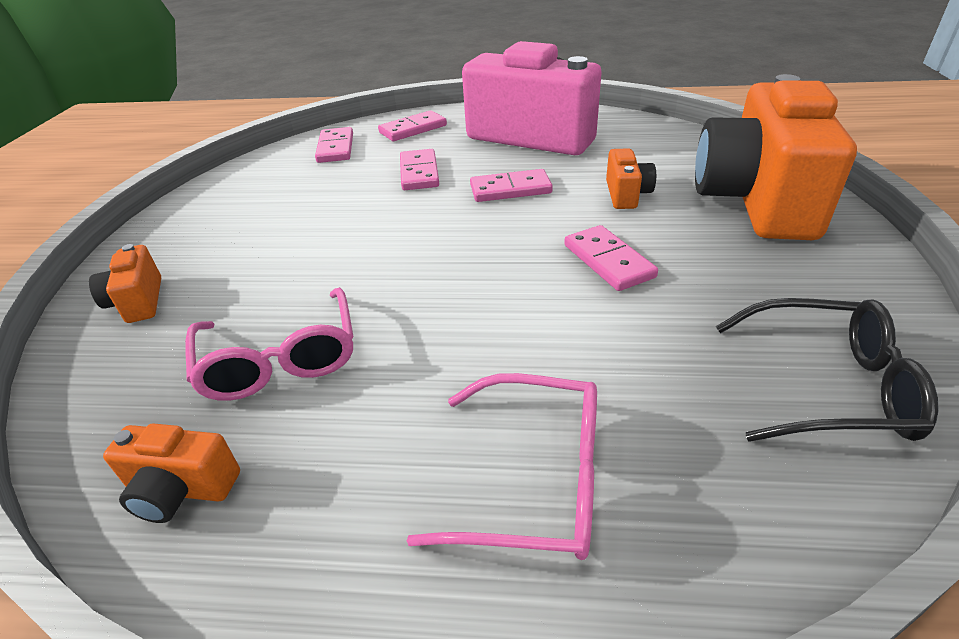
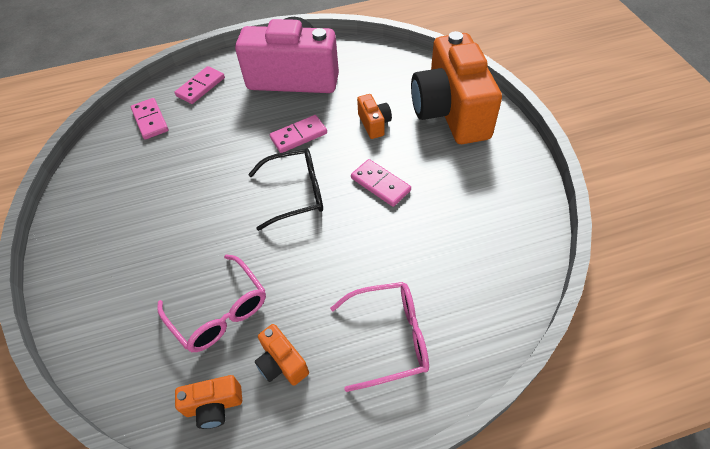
camera: 20 degrees left, 15 degrees up
(138, 301) = (95, 299): orange camera -> orange camera (282, 363)
(419, 173) = (228, 133): pink domino -> none
(827, 386) = (508, 241): black glasses -> black glasses (296, 193)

........

TASK DETAILS: Reproduce the listing verbatim, pictures excluded.

WRITTEN RESPONSE:
camera: 20 degrees left, 15 degrees up
(138, 301) = (95, 299): orange camera -> orange camera (282, 363)
(419, 173) = (228, 133): pink domino -> none
(827, 386) = (508, 241): black glasses -> black glasses (296, 193)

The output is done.